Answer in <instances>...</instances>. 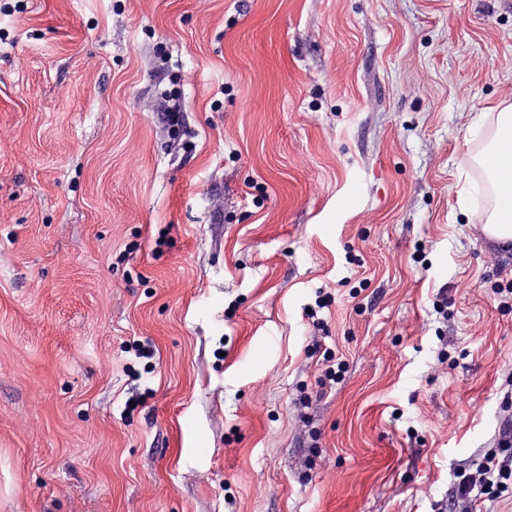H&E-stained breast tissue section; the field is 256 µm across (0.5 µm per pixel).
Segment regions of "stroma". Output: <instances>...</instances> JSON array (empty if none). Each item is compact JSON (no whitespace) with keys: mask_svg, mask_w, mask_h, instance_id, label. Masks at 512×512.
I'll list each match as a JSON object with an SVG mask.
<instances>
[{"mask_svg":"<svg viewBox=\"0 0 512 512\" xmlns=\"http://www.w3.org/2000/svg\"><path fill=\"white\" fill-rule=\"evenodd\" d=\"M509 109L512 0H0V512H512ZM481 163L495 180V208L484 221L486 232L508 245L512 241V178L501 179L504 169L512 171V113L500 112L492 145L483 154ZM498 450L486 454L483 461L476 467L475 472L465 476L459 483L460 493L470 498L475 489L479 498L487 497L494 501L512 487V436L504 434L497 443ZM502 455V460L498 457Z\"/></svg>","mask_w":512,"mask_h":512,"instance_id":"1","label":"stroma"}]
</instances>
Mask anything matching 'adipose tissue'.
<instances>
[{"label": "adipose tissue", "mask_w": 512, "mask_h": 512, "mask_svg": "<svg viewBox=\"0 0 512 512\" xmlns=\"http://www.w3.org/2000/svg\"><path fill=\"white\" fill-rule=\"evenodd\" d=\"M481 163L491 174L496 186L495 208L486 221V232L502 243L512 242V180L501 178L502 170H512V113L502 112L492 145Z\"/></svg>", "instance_id": "1"}]
</instances>
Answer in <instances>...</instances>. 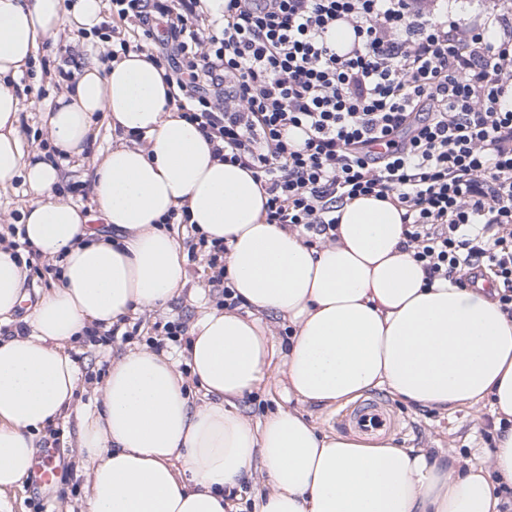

-*-*-

Exercise objective:
Extract the run of lines from the line holding "Mask anything matching 'adipose tissue'." through the final line of the material above, exactly and inclusively. Leave the pictures behind.

The output:
Mask anything matching 'adipose tissue'.
<instances>
[{"label": "adipose tissue", "mask_w": 512, "mask_h": 512, "mask_svg": "<svg viewBox=\"0 0 512 512\" xmlns=\"http://www.w3.org/2000/svg\"><path fill=\"white\" fill-rule=\"evenodd\" d=\"M481 163L491 174L496 186L495 208L486 221V232L502 243L512 242V180L501 178L502 170H512V113L502 112L492 145Z\"/></svg>", "instance_id": "1"}]
</instances>
Answer in <instances>...</instances>. 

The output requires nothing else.